**Exercise instructions**.
Each line that has the string "calculator" must be copied from the records below.

**Data for processing**.
>>

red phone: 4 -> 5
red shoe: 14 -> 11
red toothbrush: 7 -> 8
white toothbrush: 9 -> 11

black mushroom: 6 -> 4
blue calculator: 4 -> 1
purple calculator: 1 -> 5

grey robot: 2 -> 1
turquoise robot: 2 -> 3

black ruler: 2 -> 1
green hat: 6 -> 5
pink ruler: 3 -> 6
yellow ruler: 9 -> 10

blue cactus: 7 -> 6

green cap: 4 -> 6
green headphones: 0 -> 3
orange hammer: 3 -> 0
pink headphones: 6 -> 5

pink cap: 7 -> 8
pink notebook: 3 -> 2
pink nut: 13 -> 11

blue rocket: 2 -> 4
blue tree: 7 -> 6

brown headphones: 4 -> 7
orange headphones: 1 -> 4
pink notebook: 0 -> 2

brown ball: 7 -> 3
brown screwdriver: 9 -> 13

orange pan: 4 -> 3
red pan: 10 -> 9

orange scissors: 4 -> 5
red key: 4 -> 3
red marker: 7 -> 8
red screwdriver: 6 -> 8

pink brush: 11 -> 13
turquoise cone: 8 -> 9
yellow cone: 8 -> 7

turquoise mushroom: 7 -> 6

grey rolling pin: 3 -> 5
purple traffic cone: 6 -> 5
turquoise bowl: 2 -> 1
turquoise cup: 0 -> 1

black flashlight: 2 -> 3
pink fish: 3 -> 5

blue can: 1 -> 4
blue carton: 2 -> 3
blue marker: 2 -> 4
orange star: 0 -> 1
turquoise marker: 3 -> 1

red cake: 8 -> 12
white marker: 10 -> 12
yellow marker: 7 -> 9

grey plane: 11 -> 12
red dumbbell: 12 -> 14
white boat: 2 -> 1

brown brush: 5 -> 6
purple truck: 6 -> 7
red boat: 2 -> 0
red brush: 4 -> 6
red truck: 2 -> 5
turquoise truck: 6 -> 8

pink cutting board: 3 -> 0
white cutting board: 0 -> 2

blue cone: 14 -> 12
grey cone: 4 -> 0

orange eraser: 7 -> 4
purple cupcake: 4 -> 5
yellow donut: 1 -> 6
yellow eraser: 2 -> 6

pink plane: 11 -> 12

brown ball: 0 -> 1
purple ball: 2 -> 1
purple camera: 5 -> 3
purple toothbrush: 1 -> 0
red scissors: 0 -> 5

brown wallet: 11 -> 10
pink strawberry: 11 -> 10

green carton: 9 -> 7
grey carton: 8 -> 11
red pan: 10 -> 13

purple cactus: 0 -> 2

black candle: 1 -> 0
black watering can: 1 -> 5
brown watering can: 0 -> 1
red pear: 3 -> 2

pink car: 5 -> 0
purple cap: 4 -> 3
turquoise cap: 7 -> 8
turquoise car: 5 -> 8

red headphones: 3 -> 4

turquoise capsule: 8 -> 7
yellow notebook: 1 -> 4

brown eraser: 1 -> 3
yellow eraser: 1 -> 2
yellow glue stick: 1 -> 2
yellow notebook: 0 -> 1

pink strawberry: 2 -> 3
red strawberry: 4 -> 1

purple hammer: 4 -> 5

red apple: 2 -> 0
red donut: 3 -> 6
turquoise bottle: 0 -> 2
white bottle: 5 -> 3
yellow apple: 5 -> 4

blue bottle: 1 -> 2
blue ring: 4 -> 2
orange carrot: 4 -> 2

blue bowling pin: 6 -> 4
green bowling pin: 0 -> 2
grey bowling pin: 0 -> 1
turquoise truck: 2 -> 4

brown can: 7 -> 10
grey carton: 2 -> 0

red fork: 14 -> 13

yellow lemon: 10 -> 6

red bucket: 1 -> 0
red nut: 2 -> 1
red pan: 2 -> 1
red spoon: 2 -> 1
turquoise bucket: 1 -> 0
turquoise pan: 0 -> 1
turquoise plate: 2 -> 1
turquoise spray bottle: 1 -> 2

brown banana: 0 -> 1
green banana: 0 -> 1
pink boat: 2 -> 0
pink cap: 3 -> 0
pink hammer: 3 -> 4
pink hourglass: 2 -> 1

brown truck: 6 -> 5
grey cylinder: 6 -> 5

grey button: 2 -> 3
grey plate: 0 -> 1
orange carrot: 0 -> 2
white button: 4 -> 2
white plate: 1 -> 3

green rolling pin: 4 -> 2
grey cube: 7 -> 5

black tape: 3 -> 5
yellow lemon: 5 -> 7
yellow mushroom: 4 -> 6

<<

**Solution**.
blue calculator: 4 -> 1
purple calculator: 1 -> 5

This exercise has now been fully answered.